• _What the task asks_:
Pull out of the data below the stretch of lines bounded by the one containing "The yellow pear" and the one containing "The turquoise pyramid", both bounds included, unchanged.

• _Records from a collection_:
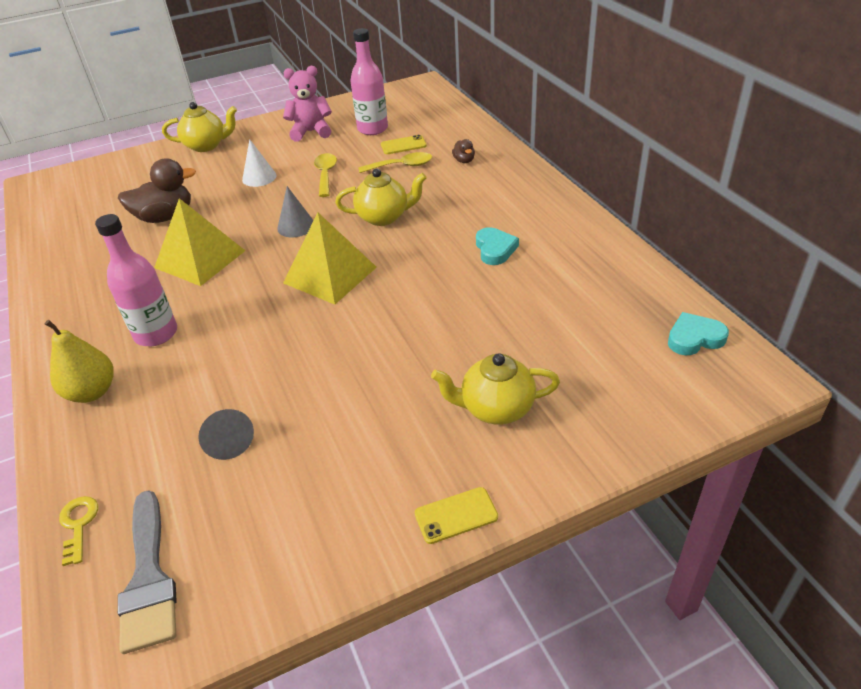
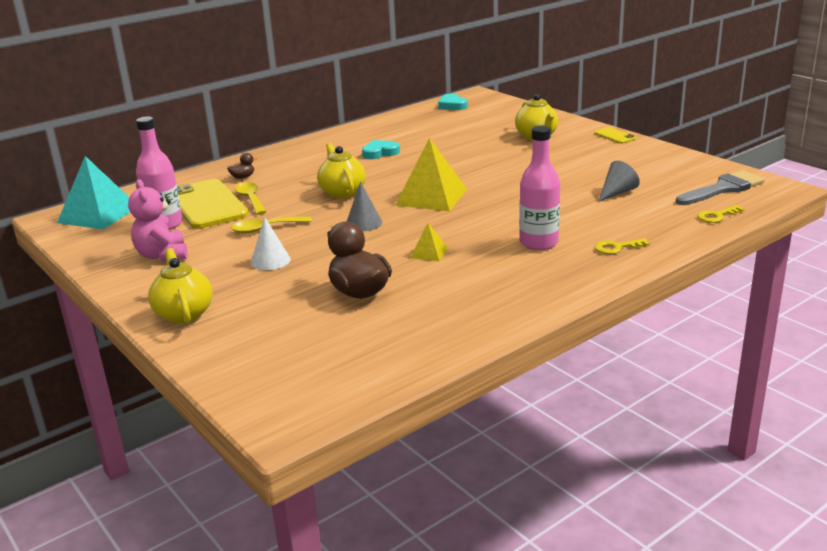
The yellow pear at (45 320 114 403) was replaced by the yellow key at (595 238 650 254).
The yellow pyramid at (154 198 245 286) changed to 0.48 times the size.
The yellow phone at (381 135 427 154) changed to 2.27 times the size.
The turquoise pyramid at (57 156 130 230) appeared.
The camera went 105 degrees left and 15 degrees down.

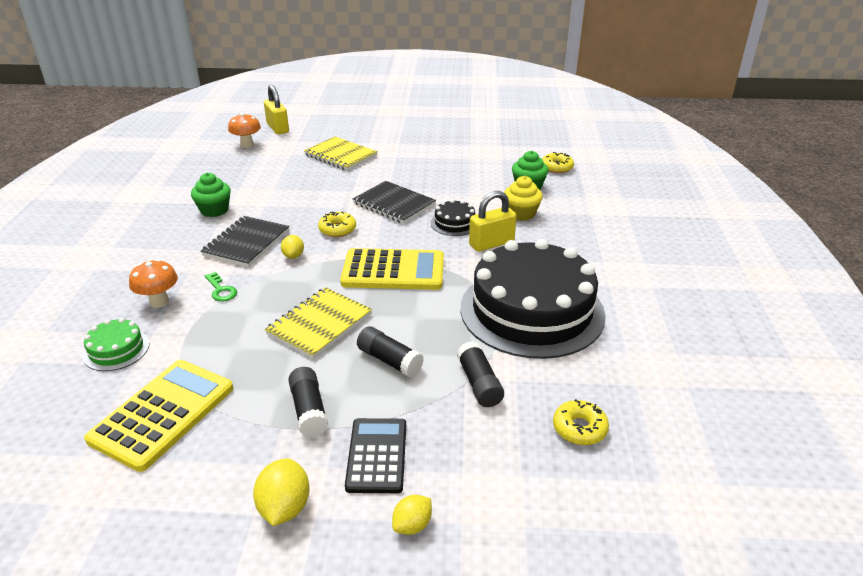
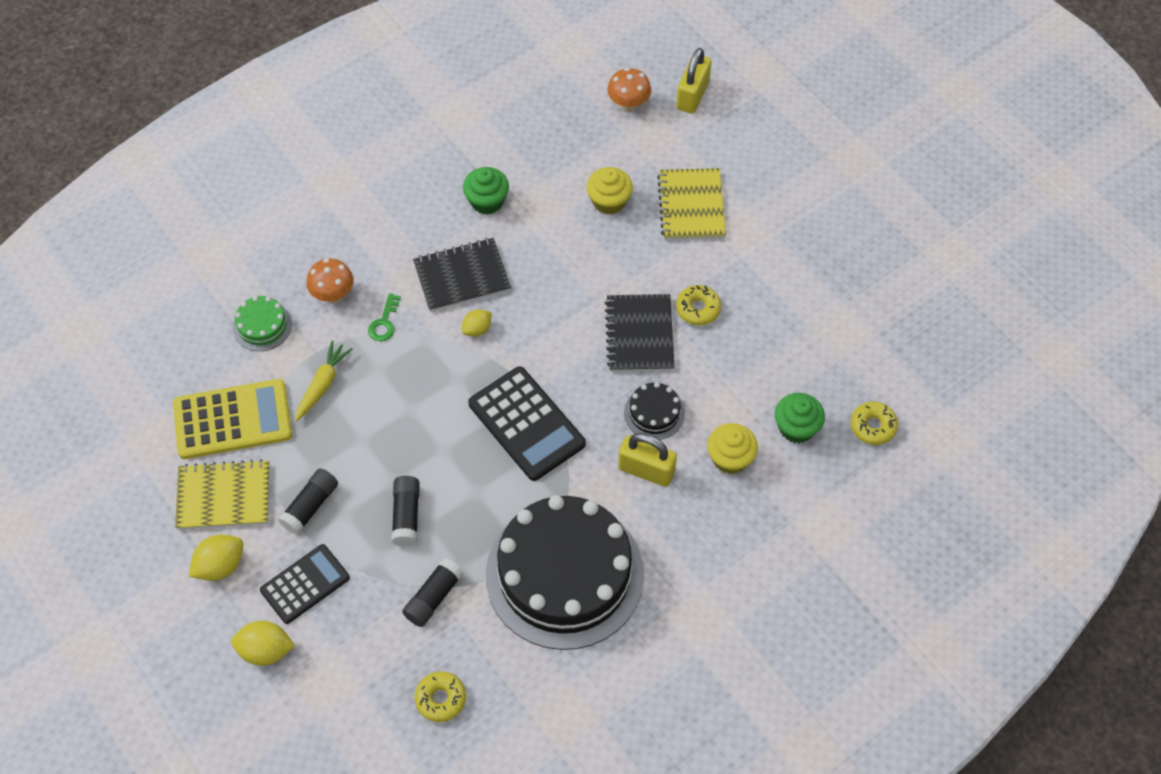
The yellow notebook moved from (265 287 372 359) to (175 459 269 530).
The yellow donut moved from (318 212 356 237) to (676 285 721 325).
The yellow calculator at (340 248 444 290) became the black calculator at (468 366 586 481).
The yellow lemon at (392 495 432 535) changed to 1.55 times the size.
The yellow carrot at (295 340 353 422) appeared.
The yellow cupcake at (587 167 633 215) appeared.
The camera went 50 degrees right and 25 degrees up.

* * *

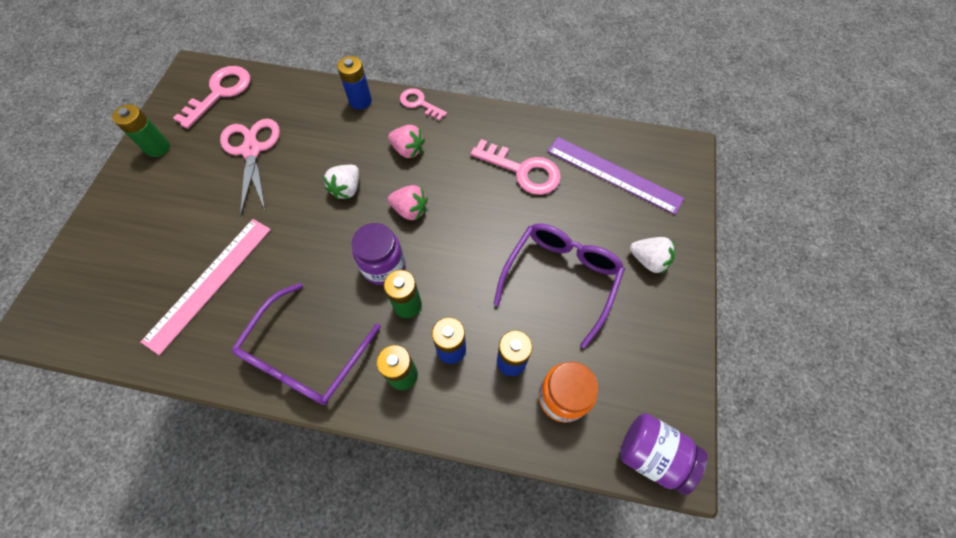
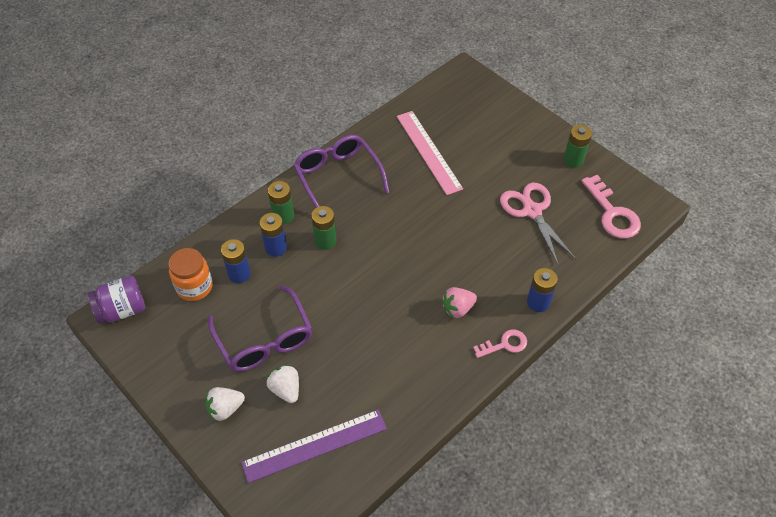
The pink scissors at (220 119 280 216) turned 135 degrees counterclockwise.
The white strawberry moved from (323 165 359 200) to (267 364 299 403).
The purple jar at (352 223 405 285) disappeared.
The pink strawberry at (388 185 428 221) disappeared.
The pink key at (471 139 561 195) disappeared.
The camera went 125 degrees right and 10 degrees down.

• _Exercise answer_:
The yellow pear at (45 320 114 403) was replaced by the yellow key at (595 238 650 254).
The yellow pyramid at (154 198 245 286) changed to 0.48 times the size.
The yellow phone at (381 135 427 154) changed to 2.27 times the size.
The turquoise pyramid at (57 156 130 230) appeared.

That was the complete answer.